▶ Your instructions:
Output each entry that follows exactly. Images stay out.

▶ Stored data:
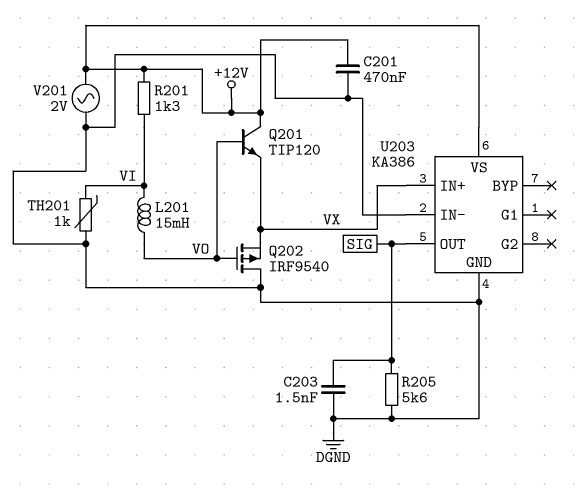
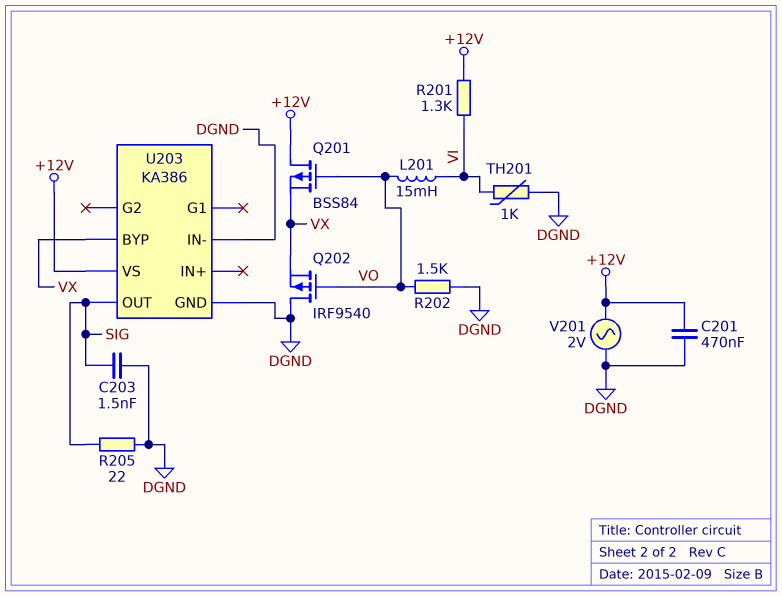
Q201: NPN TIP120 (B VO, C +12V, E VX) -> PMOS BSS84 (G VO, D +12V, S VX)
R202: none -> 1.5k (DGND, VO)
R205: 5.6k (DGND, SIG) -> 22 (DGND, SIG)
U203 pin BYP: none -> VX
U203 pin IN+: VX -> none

▶ Exercise answer:
Q201: NPN TIP120 (B VO, C +12V, E VX) -> PMOS BSS84 (G VO, D +12V, S VX)
R202: none -> 1.5k (DGND, VO)
R205: 5.6k (DGND, SIG) -> 22 (DGND, SIG)
U203 pin BYP: none -> VX
U203 pin IN+: VX -> none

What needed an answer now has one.